# [TASK PROMPT]
Please give back, exactly as written, the lines from the line with "R15: 2.7k (EXP3, J4/2) -> none" to the line with "J1 pin 2: EXP3 -> EXP" in the listing below, leaving out all pictures.

# [GIVEN DATA]
*** Block opens ***

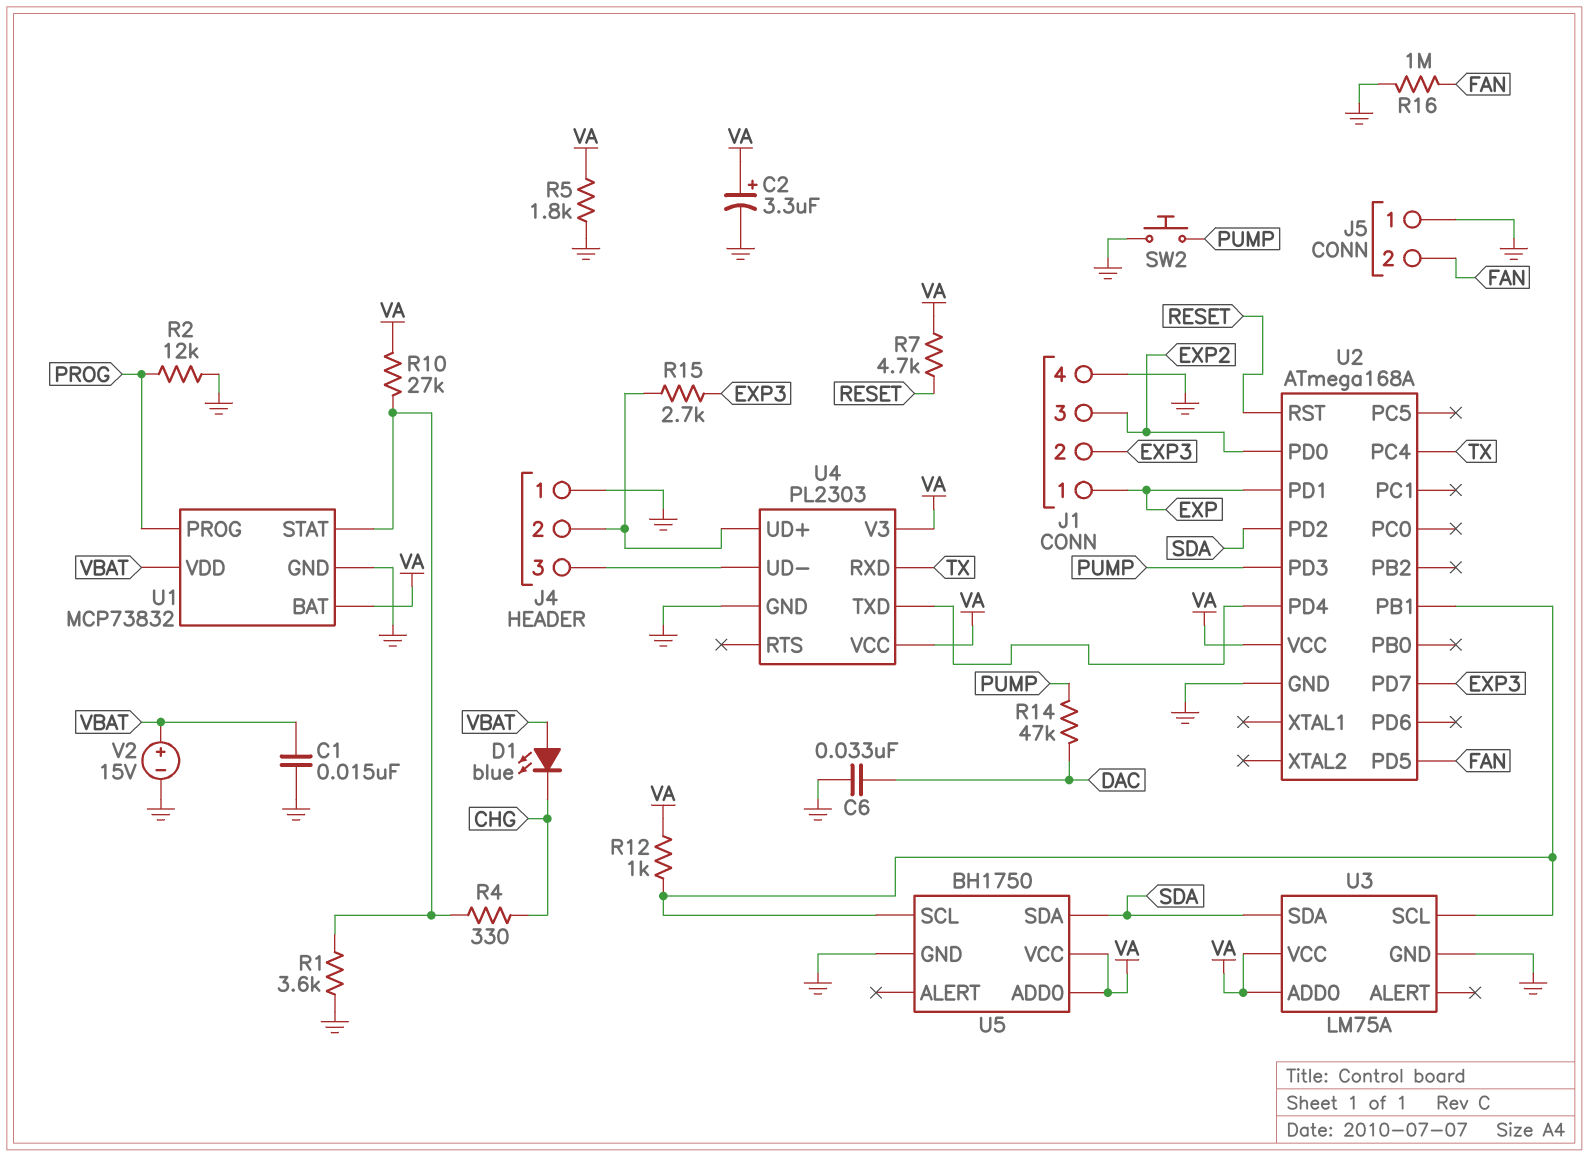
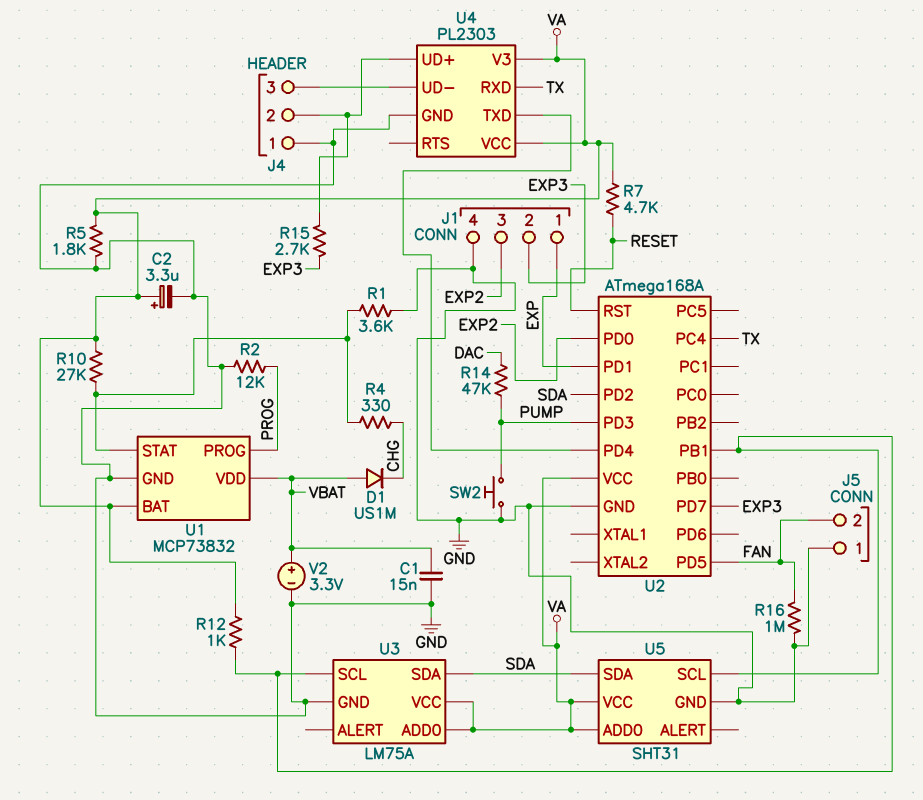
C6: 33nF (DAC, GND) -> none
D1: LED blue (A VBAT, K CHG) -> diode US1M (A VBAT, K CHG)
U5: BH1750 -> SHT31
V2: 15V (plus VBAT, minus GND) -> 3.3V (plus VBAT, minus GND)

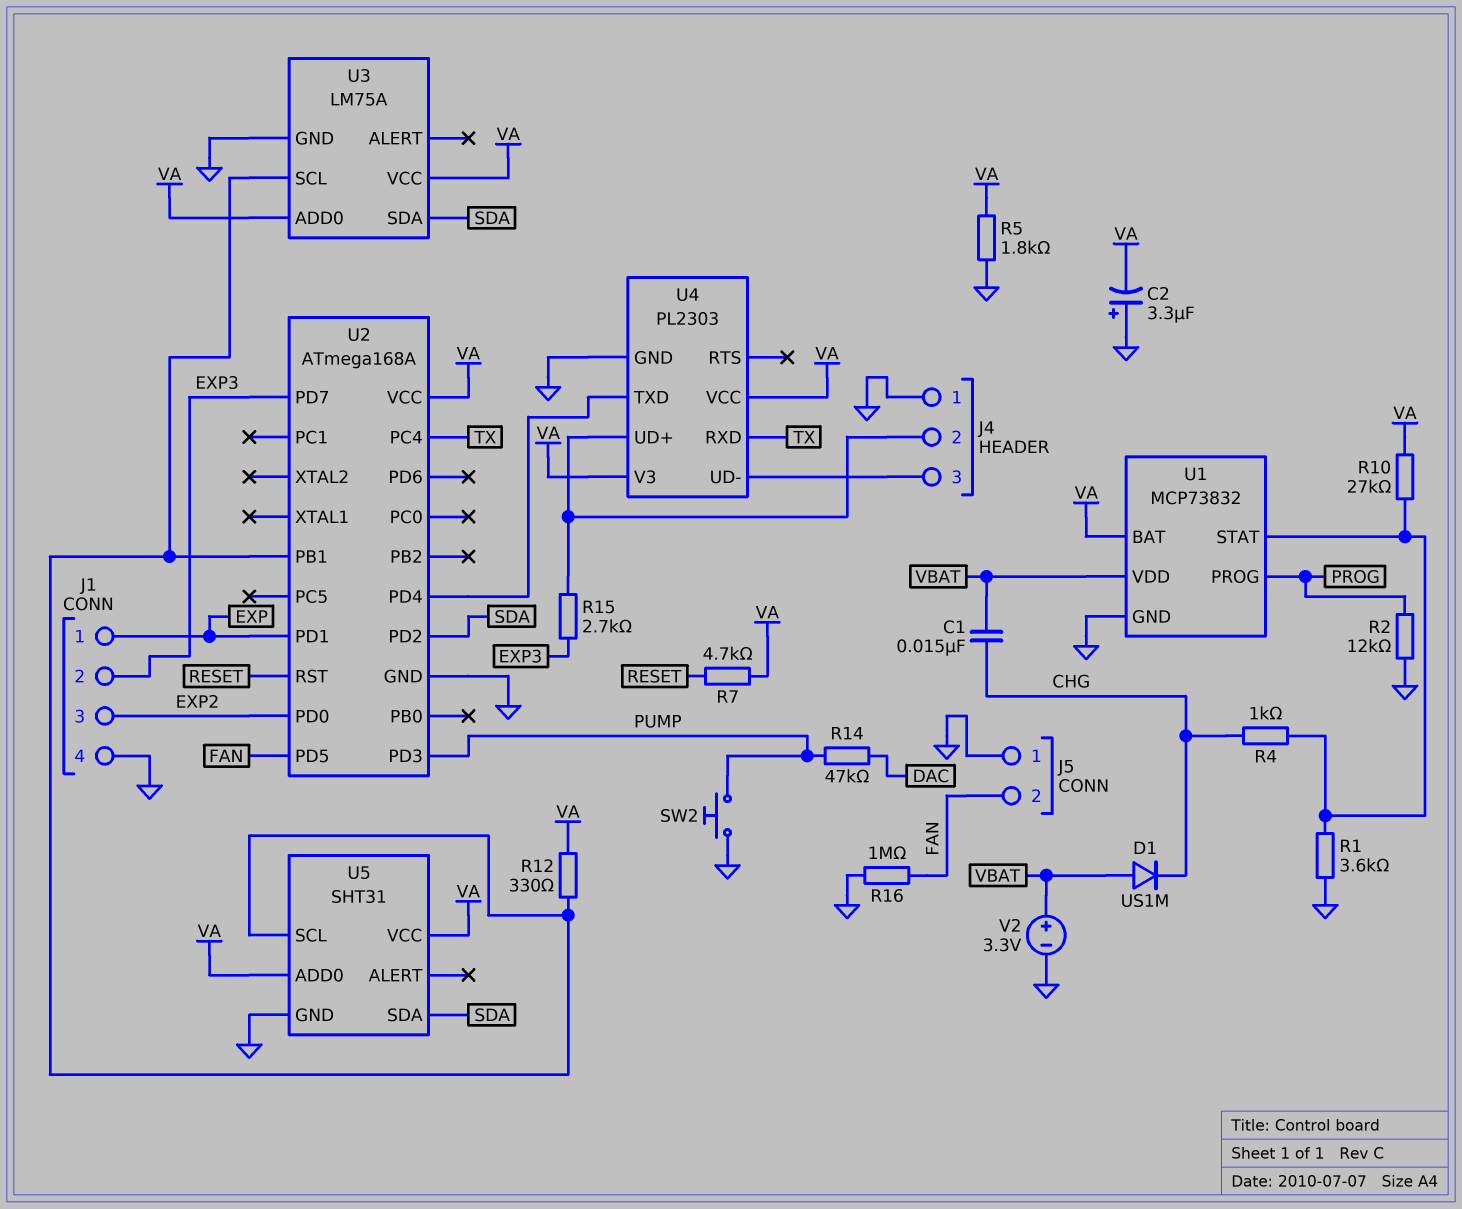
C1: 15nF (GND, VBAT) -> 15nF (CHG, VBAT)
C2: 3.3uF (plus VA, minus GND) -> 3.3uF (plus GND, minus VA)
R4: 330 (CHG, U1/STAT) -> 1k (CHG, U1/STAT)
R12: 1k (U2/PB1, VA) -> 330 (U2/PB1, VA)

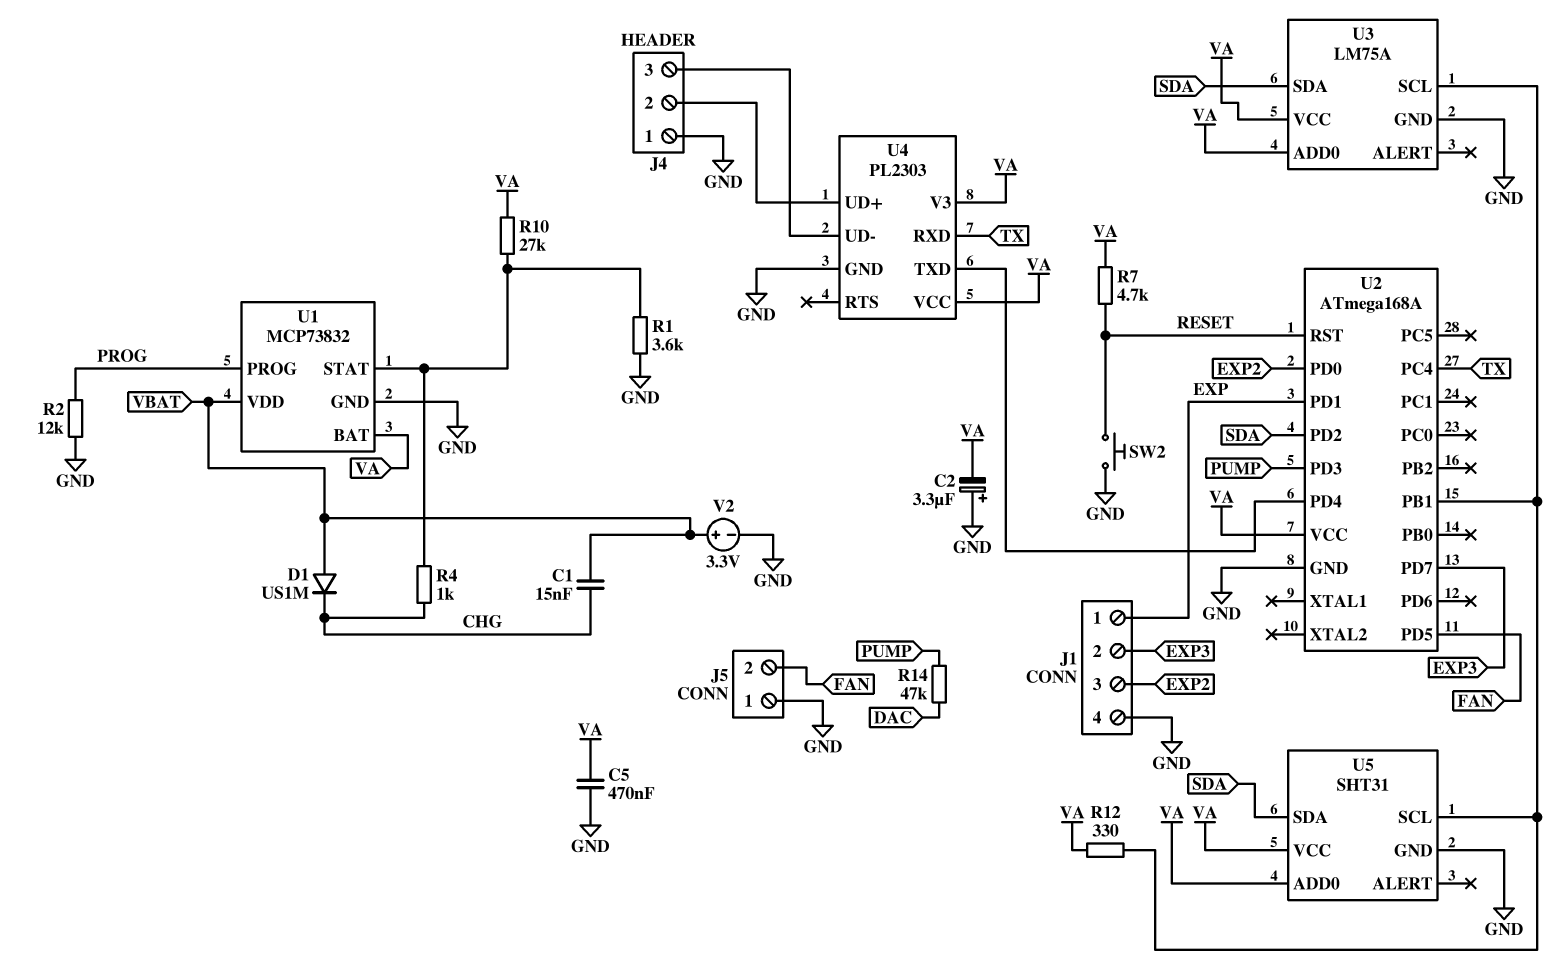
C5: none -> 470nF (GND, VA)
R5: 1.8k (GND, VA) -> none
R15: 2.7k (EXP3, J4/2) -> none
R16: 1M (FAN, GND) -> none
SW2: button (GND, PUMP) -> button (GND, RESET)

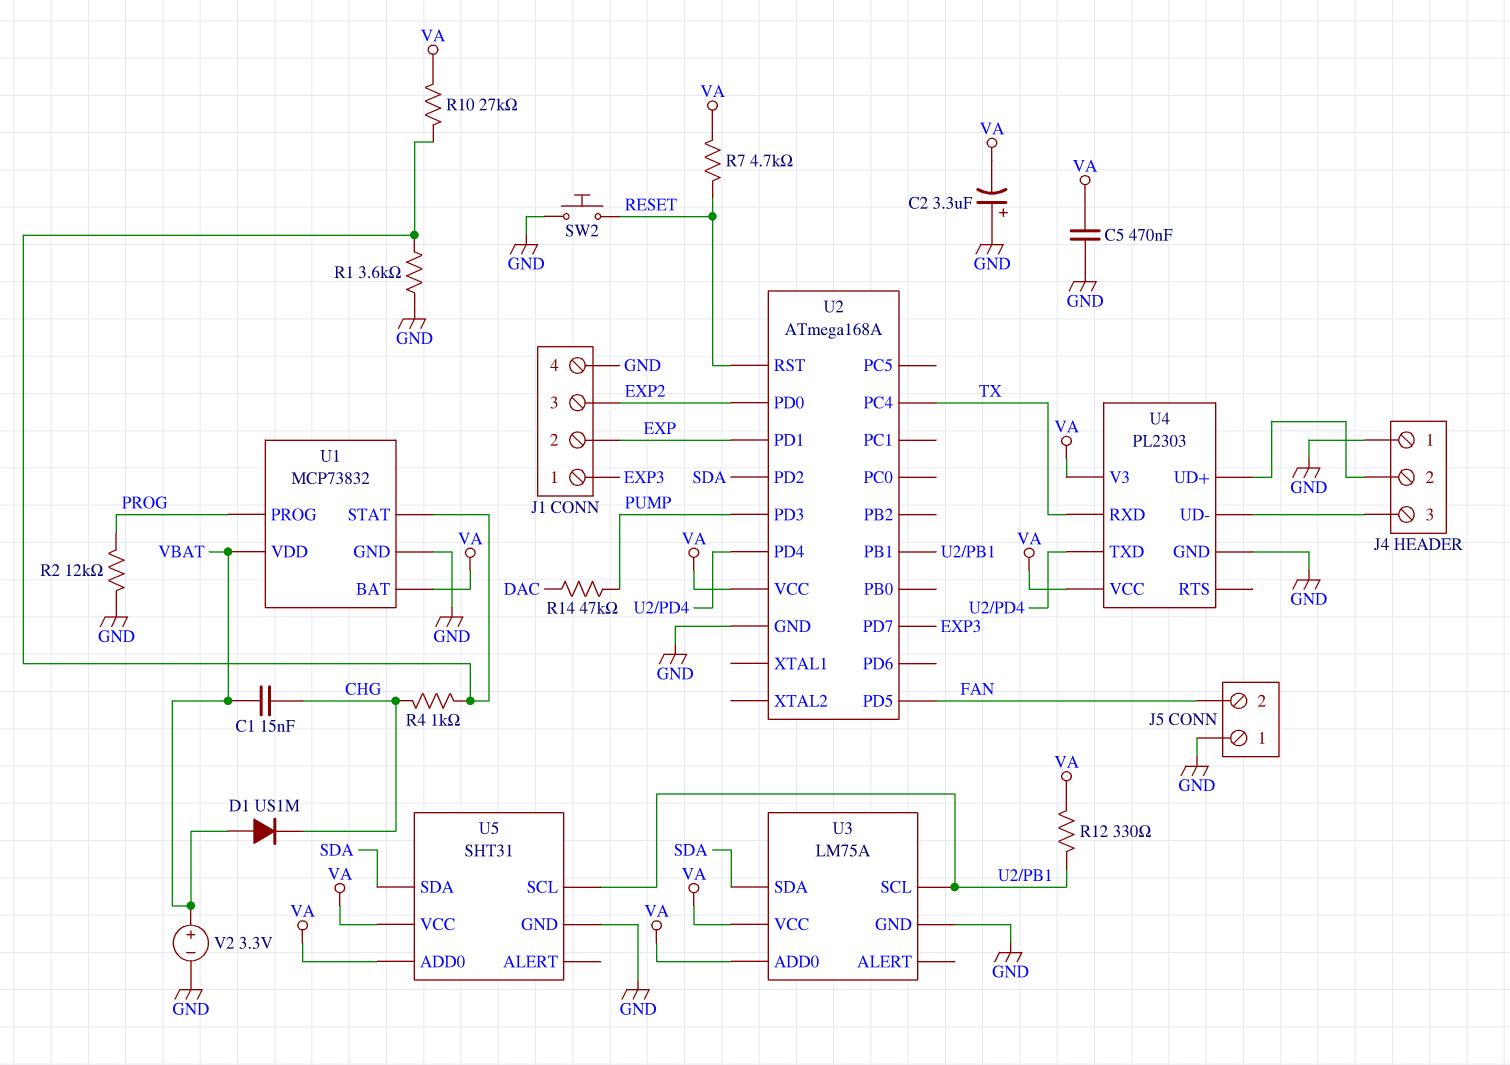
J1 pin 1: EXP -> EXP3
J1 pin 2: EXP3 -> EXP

*** Block closes ***
*** Block opens ***

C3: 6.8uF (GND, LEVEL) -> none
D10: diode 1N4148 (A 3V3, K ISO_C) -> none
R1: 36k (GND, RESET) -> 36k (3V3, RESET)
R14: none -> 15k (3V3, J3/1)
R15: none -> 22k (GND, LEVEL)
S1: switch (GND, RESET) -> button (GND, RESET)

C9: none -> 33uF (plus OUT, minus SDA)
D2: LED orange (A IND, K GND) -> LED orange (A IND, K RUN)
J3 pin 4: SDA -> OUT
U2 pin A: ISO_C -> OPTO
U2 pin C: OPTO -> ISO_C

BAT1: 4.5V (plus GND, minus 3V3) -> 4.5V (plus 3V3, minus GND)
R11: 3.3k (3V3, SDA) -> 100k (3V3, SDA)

*** Block closes ***

# [EXERCISE ANSWER]
R15: 2.7k (EXP3, J4/2) -> none
R16: 1M (FAN, GND) -> none
SW2: button (GND, PUMP) -> button (GND, RESET)

J1 pin 1: EXP -> EXP3
J1 pin 2: EXP3 -> EXP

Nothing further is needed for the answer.